:: Problem statement ::
When you find the line with "P2 pin 1: GND -> IC1/IN+" among the records below, reproduce it and each line after it exactly, ending with the line with "R8: 6.8k (AMP, GND) -> 6.8k (AMP, VCC)".

:: Given records ::
━━━━━━━━━━━━━━━━

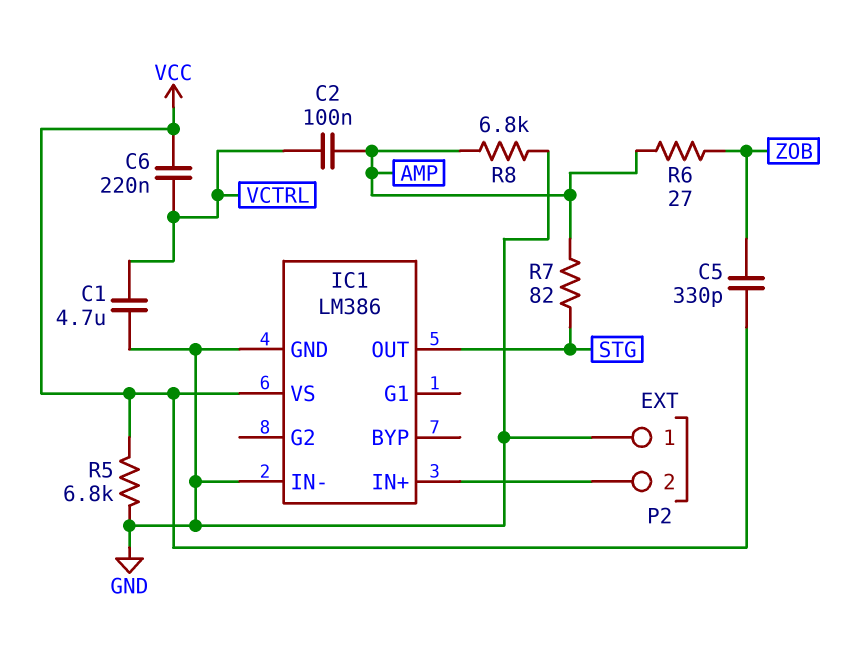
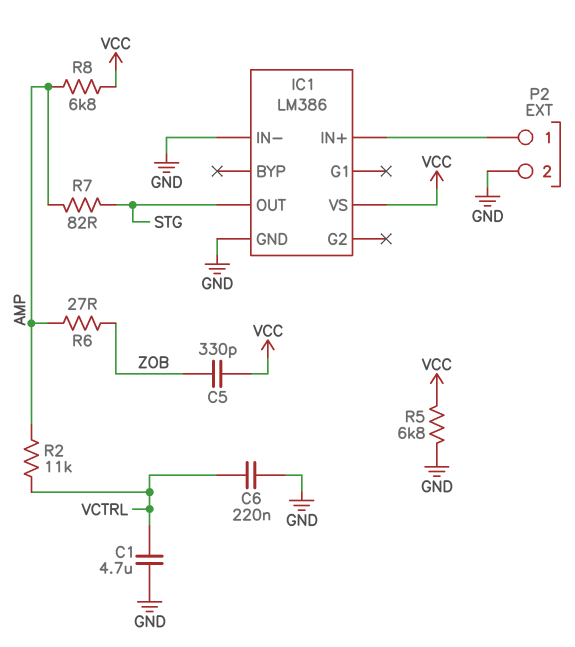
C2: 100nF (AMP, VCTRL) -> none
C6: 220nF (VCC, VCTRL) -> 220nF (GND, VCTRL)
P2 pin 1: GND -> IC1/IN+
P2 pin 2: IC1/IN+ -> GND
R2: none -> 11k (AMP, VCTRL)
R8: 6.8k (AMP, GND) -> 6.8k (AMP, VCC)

━━━━━━━━━━━━━━━━

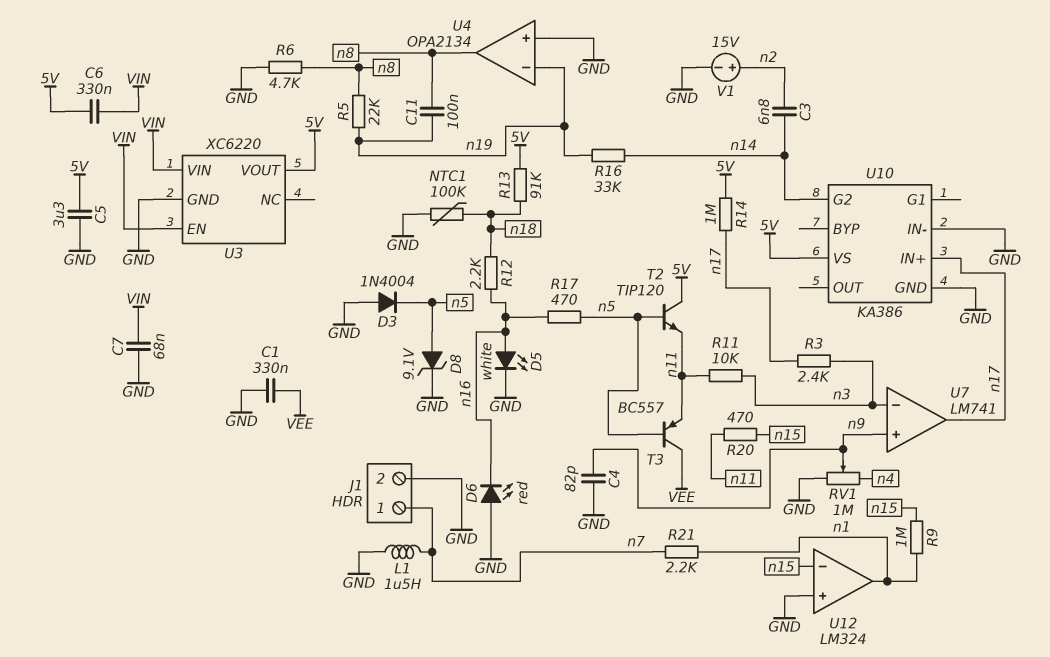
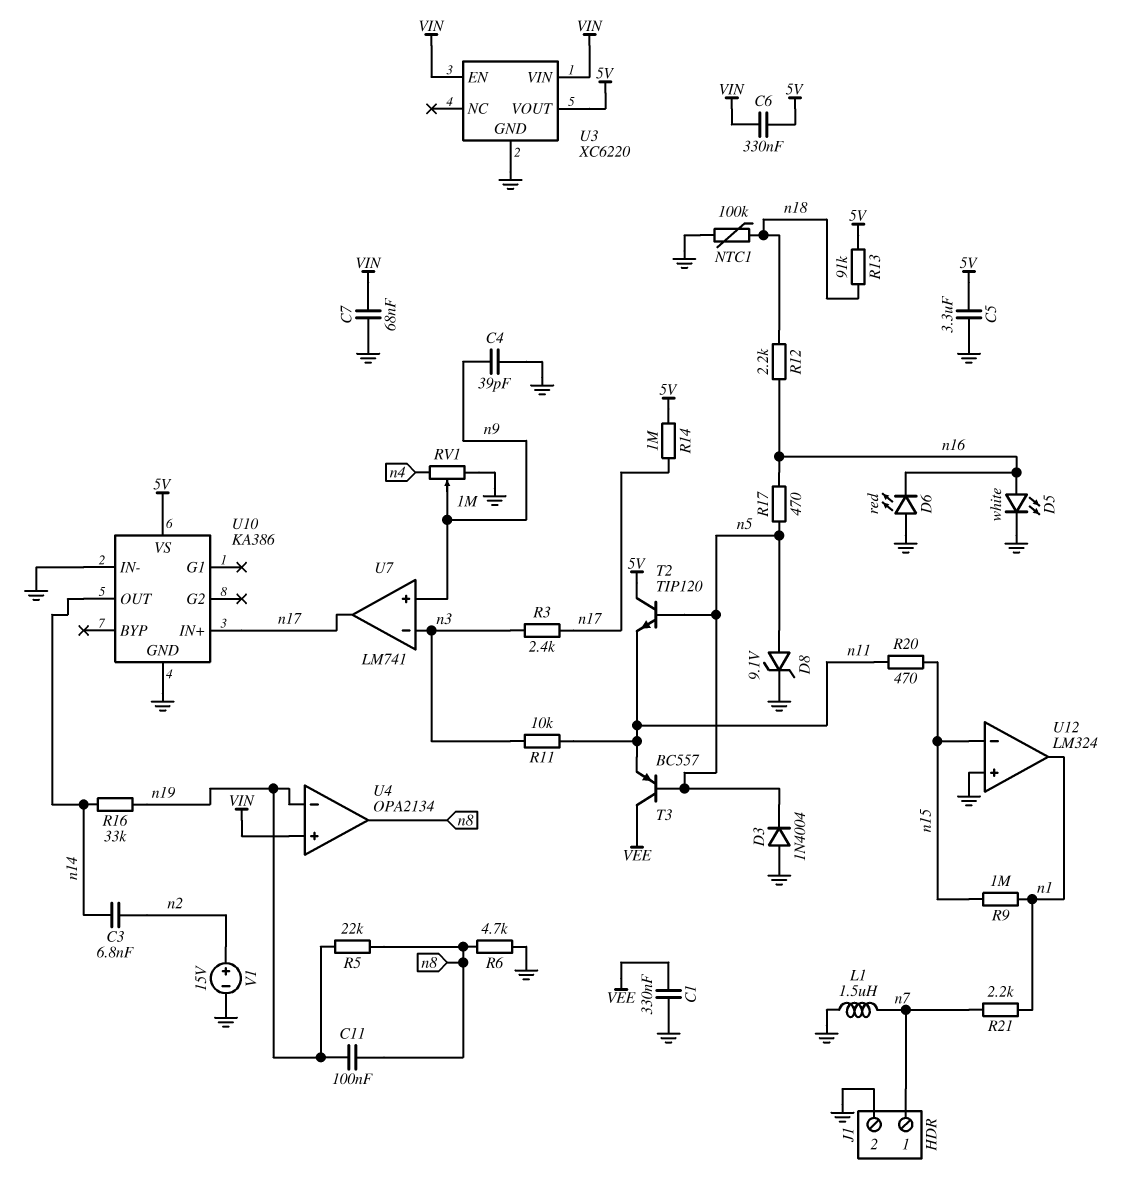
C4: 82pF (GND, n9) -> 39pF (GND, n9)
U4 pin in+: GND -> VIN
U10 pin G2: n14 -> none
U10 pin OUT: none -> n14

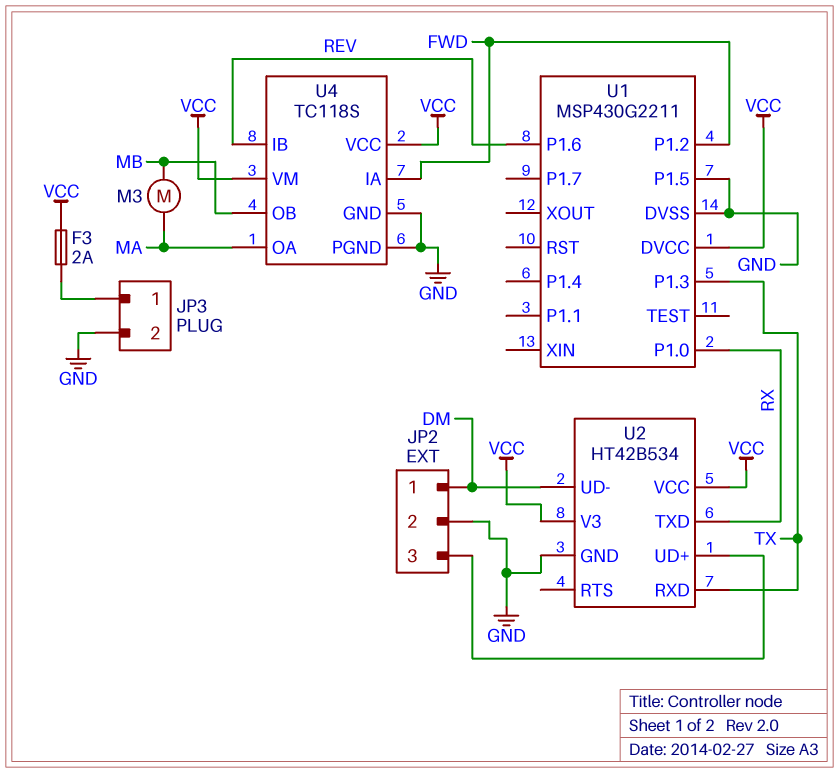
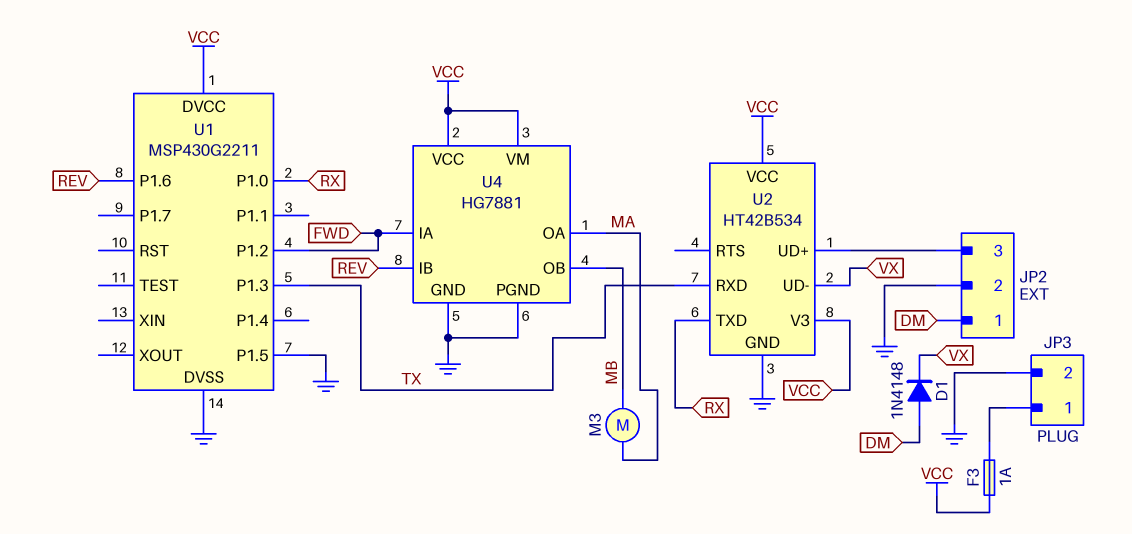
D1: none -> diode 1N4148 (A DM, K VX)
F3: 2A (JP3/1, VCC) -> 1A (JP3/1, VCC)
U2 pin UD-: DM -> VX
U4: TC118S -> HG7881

━━━━━━━━━━━━━━━━

:: Your response ::
P2 pin 1: GND -> IC1/IN+
P2 pin 2: IC1/IN+ -> GND
R2: none -> 11k (AMP, VCTRL)
R8: 6.8k (AMP, GND) -> 6.8k (AMP, VCC)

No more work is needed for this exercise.